*** INPUT DATA ***
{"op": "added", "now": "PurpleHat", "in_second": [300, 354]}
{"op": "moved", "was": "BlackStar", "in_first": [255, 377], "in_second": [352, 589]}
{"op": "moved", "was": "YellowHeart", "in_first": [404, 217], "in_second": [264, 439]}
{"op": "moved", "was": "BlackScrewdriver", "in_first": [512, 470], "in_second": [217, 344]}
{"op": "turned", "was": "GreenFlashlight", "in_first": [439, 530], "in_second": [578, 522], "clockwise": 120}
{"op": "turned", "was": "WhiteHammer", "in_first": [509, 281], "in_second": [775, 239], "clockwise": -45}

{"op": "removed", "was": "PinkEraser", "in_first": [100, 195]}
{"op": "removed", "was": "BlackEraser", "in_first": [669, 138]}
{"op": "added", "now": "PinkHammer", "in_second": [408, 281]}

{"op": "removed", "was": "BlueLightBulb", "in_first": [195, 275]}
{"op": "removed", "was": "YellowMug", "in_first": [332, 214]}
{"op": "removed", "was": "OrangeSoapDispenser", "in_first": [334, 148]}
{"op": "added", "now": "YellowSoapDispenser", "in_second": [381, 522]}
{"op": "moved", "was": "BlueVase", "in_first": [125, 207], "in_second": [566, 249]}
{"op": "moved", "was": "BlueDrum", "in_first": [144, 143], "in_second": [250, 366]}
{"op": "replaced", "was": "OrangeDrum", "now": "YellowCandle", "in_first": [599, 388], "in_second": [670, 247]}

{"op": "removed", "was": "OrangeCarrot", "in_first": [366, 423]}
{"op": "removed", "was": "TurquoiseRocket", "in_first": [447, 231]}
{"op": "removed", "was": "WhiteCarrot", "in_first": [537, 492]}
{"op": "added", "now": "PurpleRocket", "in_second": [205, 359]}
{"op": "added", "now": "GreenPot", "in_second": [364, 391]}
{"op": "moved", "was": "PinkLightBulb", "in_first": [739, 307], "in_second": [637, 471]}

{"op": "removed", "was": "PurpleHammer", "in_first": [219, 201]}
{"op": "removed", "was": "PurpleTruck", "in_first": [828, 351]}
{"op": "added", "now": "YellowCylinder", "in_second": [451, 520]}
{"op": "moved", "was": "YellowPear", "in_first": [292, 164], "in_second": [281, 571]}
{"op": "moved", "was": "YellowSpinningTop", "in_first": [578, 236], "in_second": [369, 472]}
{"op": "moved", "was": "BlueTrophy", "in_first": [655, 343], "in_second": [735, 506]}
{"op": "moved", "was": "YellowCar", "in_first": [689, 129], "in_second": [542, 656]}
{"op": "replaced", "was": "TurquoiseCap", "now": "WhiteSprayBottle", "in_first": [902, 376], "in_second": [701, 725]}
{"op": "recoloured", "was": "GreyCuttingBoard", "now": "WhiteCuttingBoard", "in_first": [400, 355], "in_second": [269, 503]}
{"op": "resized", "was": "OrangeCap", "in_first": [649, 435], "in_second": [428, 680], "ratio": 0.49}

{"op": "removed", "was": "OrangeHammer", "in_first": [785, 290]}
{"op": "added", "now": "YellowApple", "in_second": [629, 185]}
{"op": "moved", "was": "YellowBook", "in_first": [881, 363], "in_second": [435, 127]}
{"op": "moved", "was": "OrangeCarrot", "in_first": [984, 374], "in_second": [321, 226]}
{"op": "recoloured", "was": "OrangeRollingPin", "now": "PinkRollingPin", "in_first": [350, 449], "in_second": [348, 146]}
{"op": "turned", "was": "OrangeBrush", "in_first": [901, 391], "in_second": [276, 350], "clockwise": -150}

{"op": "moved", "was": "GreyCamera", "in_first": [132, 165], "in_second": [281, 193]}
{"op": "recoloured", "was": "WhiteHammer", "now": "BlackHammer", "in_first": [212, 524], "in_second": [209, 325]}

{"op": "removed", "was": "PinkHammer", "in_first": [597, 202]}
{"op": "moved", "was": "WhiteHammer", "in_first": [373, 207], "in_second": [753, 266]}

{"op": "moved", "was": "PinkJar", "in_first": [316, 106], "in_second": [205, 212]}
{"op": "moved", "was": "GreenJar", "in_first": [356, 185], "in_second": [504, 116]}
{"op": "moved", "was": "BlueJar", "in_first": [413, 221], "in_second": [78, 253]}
***
> **PROBLEM STATEMENT**: Line by line, the data should be returned exactly as written.

> **WORKED SOLUTION**:
{"op": "added", "now": "PurpleHat", "in_second": [300, 354]}
{"op": "moved", "was": "BlackStar", "in_first": [255, 377], "in_second": [352, 589]}
{"op": "moved", "was": "YellowHeart", "in_first": [404, 217], "in_second": [264, 439]}
{"op": "moved", "was": "BlackScrewdriver", "in_first": [512, 470], "in_second": [217, 344]}
{"op": "turned", "was": "GreenFlashlight", "in_first": [439, 530], "in_second": [578, 522], "clockwise": 120}
{"op": "turned", "was": "WhiteHammer", "in_first": [509, 281], "in_second": [775, 239], "clockwise": -45}

{"op": "removed", "was": "PinkEraser", "in_first": [100, 195]}
{"op": "removed", "was": "BlackEraser", "in_first": [669, 138]}
{"op": "added", "now": "PinkHammer", "in_second": [408, 281]}

{"op": "removed", "was": "BlueLightBulb", "in_first": [195, 275]}
{"op": "removed", "was": "YellowMug", "in_first": [332, 214]}
{"op": "removed", "was": "OrangeSoapDispenser", "in_first": [334, 148]}
{"op": "added", "now": "YellowSoapDispenser", "in_second": [381, 522]}
{"op": "moved", "was": "BlueVase", "in_first": [125, 207], "in_second": [566, 249]}
{"op": "moved", "was": "BlueDrum", "in_first": [144, 143], "in_second": [250, 366]}
{"op": "replaced", "was": "OrangeDrum", "now": "YellowCandle", "in_first": [599, 388], "in_second": [670, 247]}

{"op": "removed", "was": "OrangeCarrot", "in_first": [366, 423]}
{"op": "removed", "was": "TurquoiseRocket", "in_first": [447, 231]}
{"op": "removed", "was": "WhiteCarrot", "in_first": [537, 492]}
{"op": "added", "now": "PurpleRocket", "in_second": [205, 359]}
{"op": "added", "now": "GreenPot", "in_second": [364, 391]}
{"op": "moved", "was": "PinkLightBulb", "in_first": [739, 307], "in_second": [637, 471]}

{"op": "removed", "was": "PurpleHammer", "in_first": [219, 201]}
{"op": "removed", "was": "PurpleTruck", "in_first": [828, 351]}
{"op": "added", "now": "YellowCylinder", "in_second": [451, 520]}
{"op": "moved", "was": "YellowPear", "in_first": [292, 164], "in_second": [281, 571]}
{"op": "moved", "was": "YellowSpinningTop", "in_first": [578, 236], "in_second": [369, 472]}
{"op": "moved", "was": "BlueTrophy", "in_first": [655, 343], "in_second": [735, 506]}
{"op": "moved", "was": "YellowCar", "in_first": [689, 129], "in_second": [542, 656]}
{"op": "replaced", "was": "TurquoiseCap", "now": "WhiteSprayBottle", "in_first": [902, 376], "in_second": [701, 725]}
{"op": "recoloured", "was": "GreyCuttingBoard", "now": "WhiteCuttingBoard", "in_first": [400, 355], "in_second": [269, 503]}
{"op": "resized", "was": "OrangeCap", "in_first": [649, 435], "in_second": [428, 680], "ratio": 0.49}

{"op": "removed", "was": "OrangeHammer", "in_first": [785, 290]}
{"op": "added", "now": "YellowApple", "in_second": [629, 185]}
{"op": "moved", "was": "YellowBook", "in_first": [881, 363], "in_second": [435, 127]}
{"op": "moved", "was": "OrangeCarrot", "in_first": [984, 374], "in_second": [321, 226]}
{"op": "recoloured", "was": "OrangeRollingPin", "now": "PinkRollingPin", "in_first": [350, 449], "in_second": [348, 146]}
{"op": "turned", "was": "OrangeBrush", "in_first": [901, 391], "in_second": [276, 350], "clockwise": -150}

{"op": "moved", "was": "GreyCamera", "in_first": [132, 165], "in_second": [281, 193]}
{"op": "recoloured", "was": "WhiteHammer", "now": "BlackHammer", "in_first": [212, 524], "in_second": [209, 325]}

{"op": "removed", "was": "PinkHammer", "in_first": [597, 202]}
{"op": "moved", "was": "WhiteHammer", "in_first": [373, 207], "in_second": [753, 266]}

{"op": "moved", "was": "PinkJar", "in_first": [316, 106], "in_second": [205, 212]}
{"op": "moved", "was": "GreenJar", "in_first": [356, 185], "in_second": [504, 116]}
{"op": "moved", "was": "BlueJar", "in_first": [413, 221], "in_second": [78, 253]}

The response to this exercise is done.